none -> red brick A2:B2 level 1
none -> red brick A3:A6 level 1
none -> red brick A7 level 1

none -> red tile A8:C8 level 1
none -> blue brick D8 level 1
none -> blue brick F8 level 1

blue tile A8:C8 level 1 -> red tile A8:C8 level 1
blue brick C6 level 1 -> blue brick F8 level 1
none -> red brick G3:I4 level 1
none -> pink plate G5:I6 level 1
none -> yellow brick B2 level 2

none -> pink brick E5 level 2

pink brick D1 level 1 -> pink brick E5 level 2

..........

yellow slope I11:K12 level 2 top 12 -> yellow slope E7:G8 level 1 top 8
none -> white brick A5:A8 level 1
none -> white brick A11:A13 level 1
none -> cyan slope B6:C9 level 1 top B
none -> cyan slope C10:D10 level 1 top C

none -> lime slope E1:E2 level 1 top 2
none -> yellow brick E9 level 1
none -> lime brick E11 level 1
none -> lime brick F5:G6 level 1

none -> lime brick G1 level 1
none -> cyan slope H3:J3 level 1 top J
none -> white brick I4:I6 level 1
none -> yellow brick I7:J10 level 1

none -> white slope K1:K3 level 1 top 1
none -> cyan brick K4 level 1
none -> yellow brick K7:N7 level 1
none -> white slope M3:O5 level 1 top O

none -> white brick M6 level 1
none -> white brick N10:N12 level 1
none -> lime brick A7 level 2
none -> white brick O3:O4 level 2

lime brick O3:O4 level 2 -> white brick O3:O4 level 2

..........

> [What is being asked]
Copy the entries above exactly, but only from the line holding "none -> lime brick G1 level 1" through the line holding "lime brick O3:O4", both included.

> [Answer to the exercise]
none -> lime brick G1 level 1
none -> cyan slope H3:J3 level 1 top J
none -> white brick I4:I6 level 1
none -> yellow brick I7:J10 level 1

none -> white slope K1:K3 level 1 top 1
none -> cyan brick K4 level 1
none -> yellow brick K7:N7 level 1
none -> white slope M3:O5 level 1 top O

none -> white brick M6 level 1
none -> white brick N10:N12 level 1
none -> lime brick A7 level 2
none -> white brick O3:O4 level 2

lime brick O3:O4 level 2 -> white brick O3:O4 level 2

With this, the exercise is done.